## Dataset excerpt:
# # #

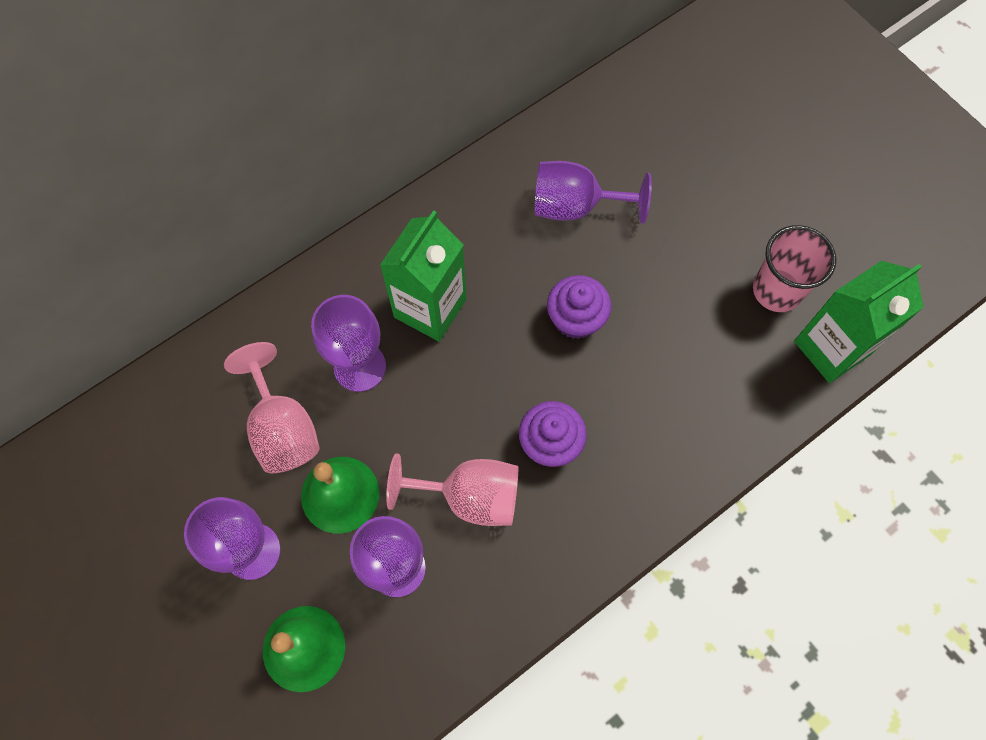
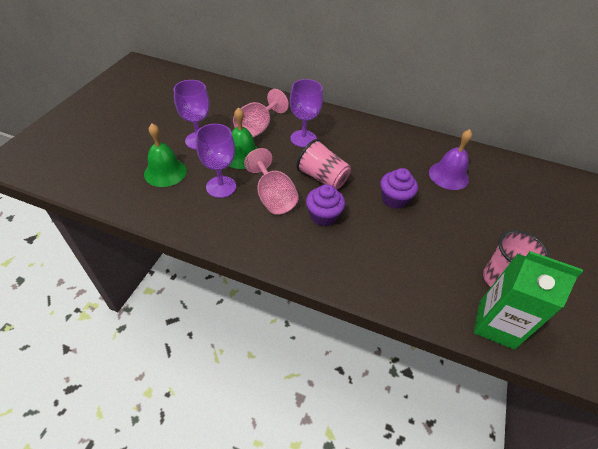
camera: 55 degrees right, 20 degrees down
(430, 308) = (349, 148): green carton -> none
(471, 394) = (322, 178): none -> pink cup
(575, 206) = (448, 175): purple goblet -> purple bell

# # #

## What you will do:
Whenever a line above has the word "none" in it, copy that line.

## Task result:
(430, 308) = (349, 148): green carton -> none
(471, 394) = (322, 178): none -> pink cup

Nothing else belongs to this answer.